▸ **Exercise**: Your answer should be a number only: the count of lines in the following entries that contain "headphones".

▽

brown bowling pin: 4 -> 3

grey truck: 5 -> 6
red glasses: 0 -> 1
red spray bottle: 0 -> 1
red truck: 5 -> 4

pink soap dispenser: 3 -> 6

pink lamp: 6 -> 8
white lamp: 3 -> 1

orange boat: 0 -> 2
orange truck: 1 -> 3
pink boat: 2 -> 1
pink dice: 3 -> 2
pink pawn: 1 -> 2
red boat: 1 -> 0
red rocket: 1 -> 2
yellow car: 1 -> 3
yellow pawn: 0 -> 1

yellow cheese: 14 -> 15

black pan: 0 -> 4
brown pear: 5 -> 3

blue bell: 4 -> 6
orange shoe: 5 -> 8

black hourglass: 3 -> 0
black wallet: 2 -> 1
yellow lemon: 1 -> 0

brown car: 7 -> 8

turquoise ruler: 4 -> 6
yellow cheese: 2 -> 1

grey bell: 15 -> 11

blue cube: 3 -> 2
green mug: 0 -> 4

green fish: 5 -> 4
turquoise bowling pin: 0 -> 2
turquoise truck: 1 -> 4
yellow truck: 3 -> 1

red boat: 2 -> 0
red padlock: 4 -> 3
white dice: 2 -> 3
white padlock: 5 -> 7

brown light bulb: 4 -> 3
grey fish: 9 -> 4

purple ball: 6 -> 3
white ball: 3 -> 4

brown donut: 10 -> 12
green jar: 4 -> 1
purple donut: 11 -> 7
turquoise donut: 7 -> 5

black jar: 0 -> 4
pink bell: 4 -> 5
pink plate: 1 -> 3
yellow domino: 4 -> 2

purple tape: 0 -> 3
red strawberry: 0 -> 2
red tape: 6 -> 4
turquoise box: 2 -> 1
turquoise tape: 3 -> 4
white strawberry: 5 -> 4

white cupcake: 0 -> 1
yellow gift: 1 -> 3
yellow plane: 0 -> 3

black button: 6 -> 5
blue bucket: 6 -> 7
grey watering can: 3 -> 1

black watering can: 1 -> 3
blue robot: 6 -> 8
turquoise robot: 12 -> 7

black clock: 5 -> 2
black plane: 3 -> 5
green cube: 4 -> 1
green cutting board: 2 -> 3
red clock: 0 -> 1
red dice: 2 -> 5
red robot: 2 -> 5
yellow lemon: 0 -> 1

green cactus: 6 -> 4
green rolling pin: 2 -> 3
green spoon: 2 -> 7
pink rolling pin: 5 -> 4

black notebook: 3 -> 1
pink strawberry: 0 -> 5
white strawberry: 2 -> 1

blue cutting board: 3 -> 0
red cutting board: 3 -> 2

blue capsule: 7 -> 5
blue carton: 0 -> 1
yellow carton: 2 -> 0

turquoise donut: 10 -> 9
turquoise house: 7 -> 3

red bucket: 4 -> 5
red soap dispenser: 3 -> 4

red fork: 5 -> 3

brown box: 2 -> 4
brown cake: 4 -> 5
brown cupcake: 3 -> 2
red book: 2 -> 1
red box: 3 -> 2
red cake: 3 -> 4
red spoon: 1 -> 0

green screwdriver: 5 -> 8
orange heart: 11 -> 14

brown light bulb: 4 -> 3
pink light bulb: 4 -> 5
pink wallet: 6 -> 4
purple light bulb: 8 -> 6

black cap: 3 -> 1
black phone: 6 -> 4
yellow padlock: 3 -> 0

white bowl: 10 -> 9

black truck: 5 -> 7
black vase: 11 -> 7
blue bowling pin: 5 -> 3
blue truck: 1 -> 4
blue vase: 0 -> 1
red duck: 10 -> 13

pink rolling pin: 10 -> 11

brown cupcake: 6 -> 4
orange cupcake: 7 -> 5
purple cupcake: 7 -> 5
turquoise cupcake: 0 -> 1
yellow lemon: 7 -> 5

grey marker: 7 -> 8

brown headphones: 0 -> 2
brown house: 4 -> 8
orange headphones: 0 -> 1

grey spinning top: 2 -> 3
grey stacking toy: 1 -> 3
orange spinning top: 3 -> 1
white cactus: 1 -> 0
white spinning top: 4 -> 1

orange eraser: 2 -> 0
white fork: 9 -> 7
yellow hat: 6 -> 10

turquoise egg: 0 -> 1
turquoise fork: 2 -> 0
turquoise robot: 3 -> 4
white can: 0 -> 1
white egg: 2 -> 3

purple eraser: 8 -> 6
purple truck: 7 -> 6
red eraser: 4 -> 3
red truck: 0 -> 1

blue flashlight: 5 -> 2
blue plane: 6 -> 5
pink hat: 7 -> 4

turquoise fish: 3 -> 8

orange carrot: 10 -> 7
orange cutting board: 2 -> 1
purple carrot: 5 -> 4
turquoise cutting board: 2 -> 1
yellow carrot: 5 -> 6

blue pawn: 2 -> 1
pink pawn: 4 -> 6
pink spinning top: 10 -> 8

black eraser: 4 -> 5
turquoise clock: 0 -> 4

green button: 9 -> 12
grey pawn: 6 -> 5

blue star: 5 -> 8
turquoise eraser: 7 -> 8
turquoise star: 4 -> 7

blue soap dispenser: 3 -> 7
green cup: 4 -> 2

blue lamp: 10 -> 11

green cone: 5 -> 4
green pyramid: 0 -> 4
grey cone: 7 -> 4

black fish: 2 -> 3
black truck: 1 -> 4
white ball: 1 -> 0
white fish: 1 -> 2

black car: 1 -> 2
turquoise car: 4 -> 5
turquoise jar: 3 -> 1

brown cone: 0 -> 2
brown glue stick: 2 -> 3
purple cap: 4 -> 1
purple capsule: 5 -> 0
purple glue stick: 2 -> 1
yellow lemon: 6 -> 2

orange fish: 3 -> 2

△

▸ **Result of the task**: 2